* Spatial object tracking data *
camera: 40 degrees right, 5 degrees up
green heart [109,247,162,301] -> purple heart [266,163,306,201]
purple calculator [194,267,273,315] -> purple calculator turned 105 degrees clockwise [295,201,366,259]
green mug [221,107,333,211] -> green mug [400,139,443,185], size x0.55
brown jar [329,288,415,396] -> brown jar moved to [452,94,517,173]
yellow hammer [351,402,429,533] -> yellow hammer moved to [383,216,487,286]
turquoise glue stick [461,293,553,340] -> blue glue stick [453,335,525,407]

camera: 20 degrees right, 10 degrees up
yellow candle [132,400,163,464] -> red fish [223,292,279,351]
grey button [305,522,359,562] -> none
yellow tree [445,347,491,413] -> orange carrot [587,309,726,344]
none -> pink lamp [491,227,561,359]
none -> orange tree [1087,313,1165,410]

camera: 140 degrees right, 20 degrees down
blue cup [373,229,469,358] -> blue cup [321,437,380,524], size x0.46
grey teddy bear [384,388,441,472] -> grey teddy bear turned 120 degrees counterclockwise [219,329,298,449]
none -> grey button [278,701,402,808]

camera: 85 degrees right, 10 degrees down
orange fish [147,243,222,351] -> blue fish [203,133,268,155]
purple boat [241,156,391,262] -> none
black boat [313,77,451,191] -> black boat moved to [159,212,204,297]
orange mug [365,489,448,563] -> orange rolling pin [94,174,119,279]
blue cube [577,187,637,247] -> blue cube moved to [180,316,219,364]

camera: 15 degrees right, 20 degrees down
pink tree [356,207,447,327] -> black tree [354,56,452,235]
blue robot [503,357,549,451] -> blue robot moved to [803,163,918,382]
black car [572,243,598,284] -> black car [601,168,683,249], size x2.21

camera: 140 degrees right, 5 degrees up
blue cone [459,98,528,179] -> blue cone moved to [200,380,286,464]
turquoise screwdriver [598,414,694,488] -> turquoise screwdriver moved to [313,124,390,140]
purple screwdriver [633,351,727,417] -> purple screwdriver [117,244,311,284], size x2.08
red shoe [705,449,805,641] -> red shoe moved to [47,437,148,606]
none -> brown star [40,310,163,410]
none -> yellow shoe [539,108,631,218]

* EXERCISE PROMPT *
Please reproduce exactly the lines from the first one of the records above through the line containing "black boat [313,77,451,191]", both included, and nothing else.

* WRITTEN ANSWER *
camera: 40 degrees right, 5 degrees up
green heart [109,247,162,301] -> purple heart [266,163,306,201]
purple calculator [194,267,273,315] -> purple calculator turned 105 degrees clockwise [295,201,366,259]
green mug [221,107,333,211] -> green mug [400,139,443,185], size x0.55
brown jar [329,288,415,396] -> brown jar moved to [452,94,517,173]
yellow hammer [351,402,429,533] -> yellow hammer moved to [383,216,487,286]
turquoise glue stick [461,293,553,340] -> blue glue stick [453,335,525,407]

camera: 20 degrees right, 10 degrees up
yellow candle [132,400,163,464] -> red fish [223,292,279,351]
grey button [305,522,359,562] -> none
yellow tree [445,347,491,413] -> orange carrot [587,309,726,344]
none -> pink lamp [491,227,561,359]
none -> orange tree [1087,313,1165,410]

camera: 140 degrees right, 20 degrees down
blue cup [373,229,469,358] -> blue cup [321,437,380,524], size x0.46
grey teddy bear [384,388,441,472] -> grey teddy bear turned 120 degrees counterclockwise [219,329,298,449]
none -> grey button [278,701,402,808]

camera: 85 degrees right, 10 degrees down
orange fish [147,243,222,351] -> blue fish [203,133,268,155]
purple boat [241,156,391,262] -> none
black boat [313,77,451,191] -> black boat moved to [159,212,204,297]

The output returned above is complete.